#### Instructions for the task
The listing below holds a line with "black brick L5:N6" and a line with "none -> black brick J5:K6 level 3". Reproduce those two lines exactly, plus everything between them.
===============
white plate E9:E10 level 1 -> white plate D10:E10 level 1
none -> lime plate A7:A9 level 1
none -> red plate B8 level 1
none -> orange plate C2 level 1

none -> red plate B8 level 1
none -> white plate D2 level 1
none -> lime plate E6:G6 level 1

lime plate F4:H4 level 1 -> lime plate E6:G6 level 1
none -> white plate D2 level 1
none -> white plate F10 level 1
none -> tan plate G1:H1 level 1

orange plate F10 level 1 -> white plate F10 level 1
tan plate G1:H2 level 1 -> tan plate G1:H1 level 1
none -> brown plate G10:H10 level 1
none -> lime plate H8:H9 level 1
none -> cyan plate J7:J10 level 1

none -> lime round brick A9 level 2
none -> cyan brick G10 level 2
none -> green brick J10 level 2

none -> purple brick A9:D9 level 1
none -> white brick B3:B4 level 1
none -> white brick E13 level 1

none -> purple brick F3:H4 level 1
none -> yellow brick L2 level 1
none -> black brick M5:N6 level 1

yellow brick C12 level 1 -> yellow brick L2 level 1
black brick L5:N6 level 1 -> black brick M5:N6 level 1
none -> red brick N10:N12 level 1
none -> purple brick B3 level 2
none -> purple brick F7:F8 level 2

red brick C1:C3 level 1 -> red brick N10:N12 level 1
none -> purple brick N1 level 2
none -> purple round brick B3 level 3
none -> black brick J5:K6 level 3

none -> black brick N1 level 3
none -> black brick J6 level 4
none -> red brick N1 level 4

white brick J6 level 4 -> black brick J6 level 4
===============
#### Problem solution
black brick L5:N6 level 1 -> black brick M5:N6 level 1
none -> red brick N10:N12 level 1
none -> purple brick B3 level 2
none -> purple brick F7:F8 level 2

red brick C1:C3 level 1 -> red brick N10:N12 level 1
none -> purple brick N1 level 2
none -> purple round brick B3 level 3
none -> black brick J5:K6 level 3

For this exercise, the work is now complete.